* Task prompt *
Copy out all the lines of the data that hold the word "brown".

* Records for the task *
================================

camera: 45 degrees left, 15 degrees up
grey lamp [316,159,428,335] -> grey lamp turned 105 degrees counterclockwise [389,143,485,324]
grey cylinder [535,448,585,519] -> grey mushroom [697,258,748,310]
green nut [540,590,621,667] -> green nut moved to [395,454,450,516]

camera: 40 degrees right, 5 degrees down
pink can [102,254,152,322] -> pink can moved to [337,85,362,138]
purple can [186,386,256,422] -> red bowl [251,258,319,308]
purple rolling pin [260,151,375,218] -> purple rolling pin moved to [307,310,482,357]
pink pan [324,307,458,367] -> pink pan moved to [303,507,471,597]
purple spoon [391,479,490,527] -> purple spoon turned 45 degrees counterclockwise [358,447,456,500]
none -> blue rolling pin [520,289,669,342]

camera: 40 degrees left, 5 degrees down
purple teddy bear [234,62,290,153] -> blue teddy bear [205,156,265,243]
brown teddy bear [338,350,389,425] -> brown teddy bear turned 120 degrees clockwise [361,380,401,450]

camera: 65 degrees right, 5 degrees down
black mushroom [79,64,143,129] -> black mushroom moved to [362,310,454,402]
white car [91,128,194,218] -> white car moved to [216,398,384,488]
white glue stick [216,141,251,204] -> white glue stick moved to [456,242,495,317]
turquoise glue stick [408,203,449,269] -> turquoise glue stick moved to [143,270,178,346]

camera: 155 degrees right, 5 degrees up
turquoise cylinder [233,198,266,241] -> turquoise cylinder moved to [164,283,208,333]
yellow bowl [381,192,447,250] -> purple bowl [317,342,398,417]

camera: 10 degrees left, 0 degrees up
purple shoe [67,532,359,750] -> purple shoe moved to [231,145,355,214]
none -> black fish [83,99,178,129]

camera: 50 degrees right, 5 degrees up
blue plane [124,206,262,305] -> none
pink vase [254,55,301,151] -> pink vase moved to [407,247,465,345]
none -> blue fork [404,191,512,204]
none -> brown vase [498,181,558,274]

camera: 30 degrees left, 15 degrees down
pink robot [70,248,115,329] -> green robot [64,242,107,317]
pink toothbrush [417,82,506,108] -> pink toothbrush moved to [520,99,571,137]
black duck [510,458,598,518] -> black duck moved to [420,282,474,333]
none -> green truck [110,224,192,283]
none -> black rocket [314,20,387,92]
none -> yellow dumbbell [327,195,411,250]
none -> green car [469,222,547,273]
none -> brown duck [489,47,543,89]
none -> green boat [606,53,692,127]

================================

* Answer for the task *
brown teddy bear [338,350,389,425] -> brown teddy bear turned 120 degrees clockwise [361,380,401,450]
none -> brown vase [498,181,558,274]
none -> brown duck [489,47,543,89]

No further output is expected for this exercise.